* What you should do *
Because the entries hold pictures, reproduce only their words, exactly as written.

Colored object listings:
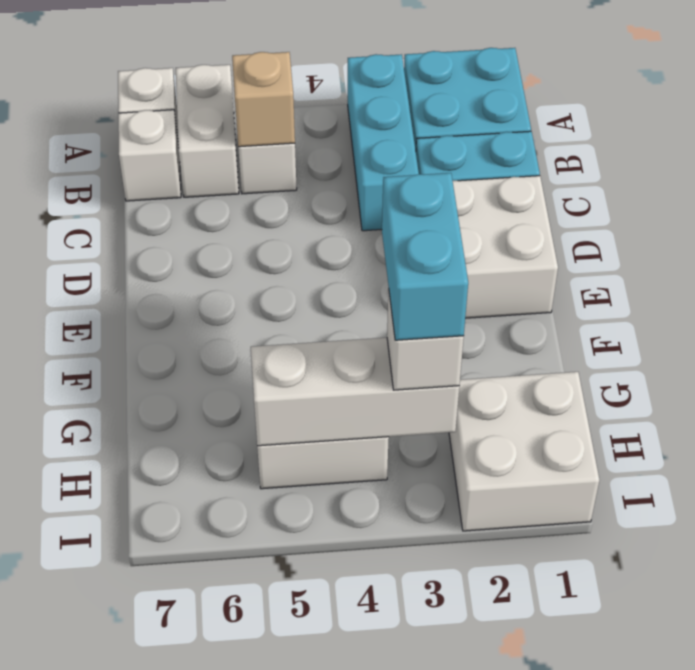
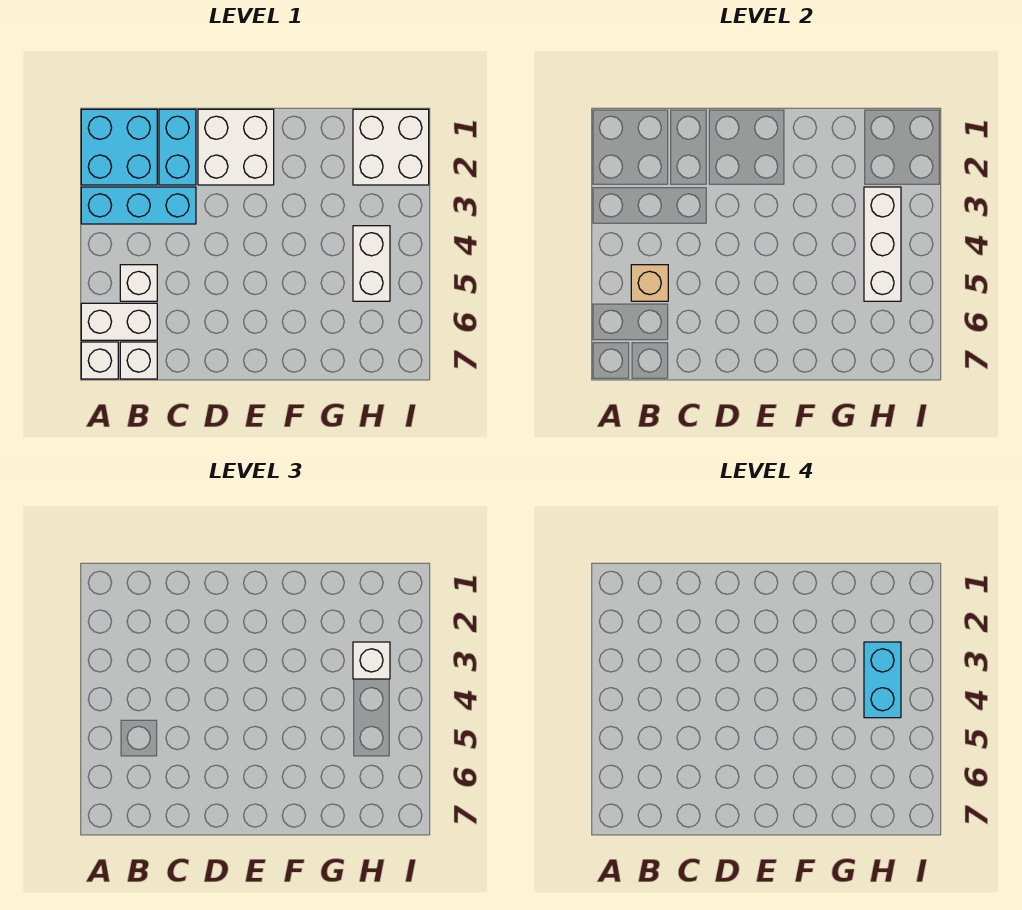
cyan brick G3:H3 level 4 -> cyan brick H3:H4 level 4

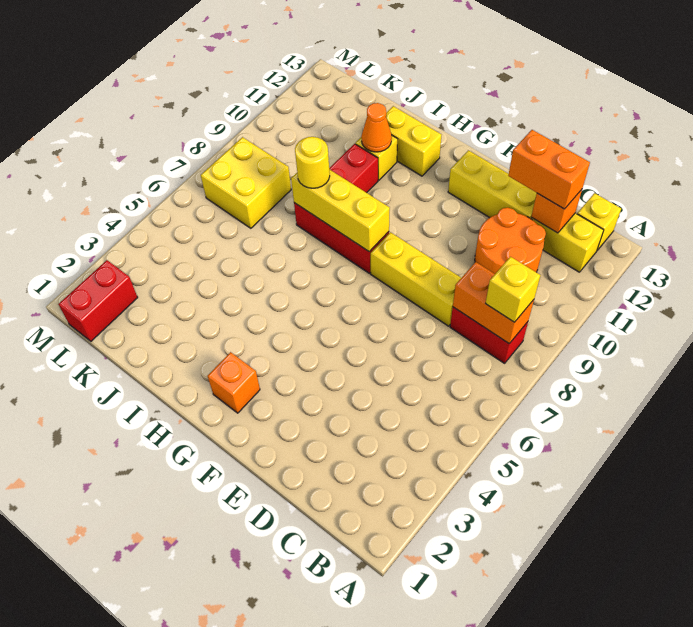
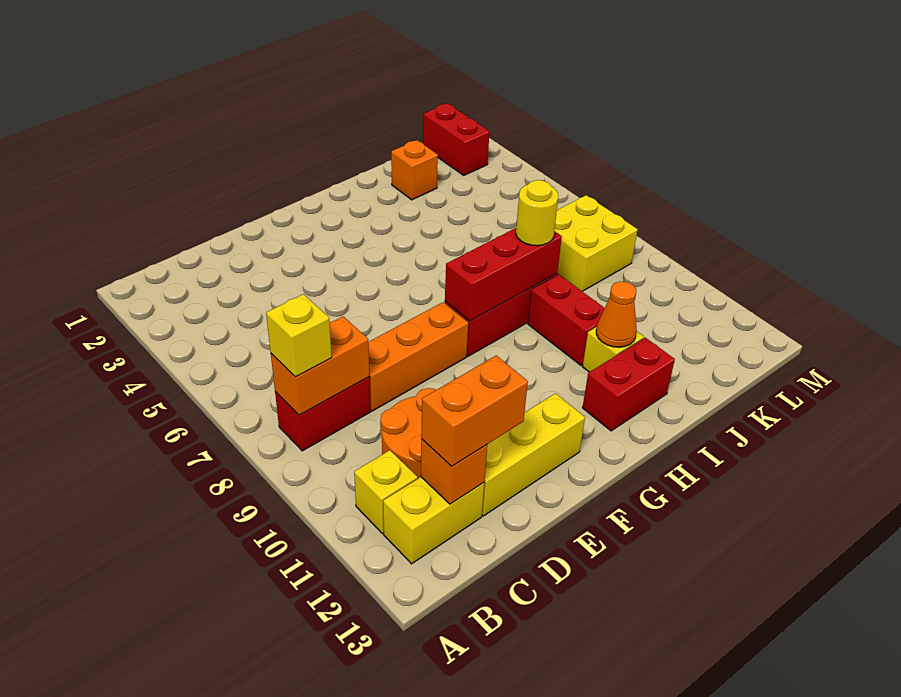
yellow brick B13 level 1 -> yellow brick B11 level 1
yellow brick D8:F8 level 1 -> orange brick D8:F8 level 1
orange brick G2 level 1 -> orange brick J2 level 1
yellow brick G8:I8 level 2 -> red brick G8:I8 level 2
yellow brick H12:I12 level 1 -> red brick H12:I12 level 1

* Exercise solution *
cyan brick G3:H3 level 4 -> cyan brick H3:H4 level 4

yellow brick B13 level 1 -> yellow brick B11 level 1
yellow brick D8:F8 level 1 -> orange brick D8:F8 level 1
orange brick G2 level 1 -> orange brick J2 level 1
yellow brick G8:I8 level 2 -> red brick G8:I8 level 2
yellow brick H12:I12 level 1 -> red brick H12:I12 level 1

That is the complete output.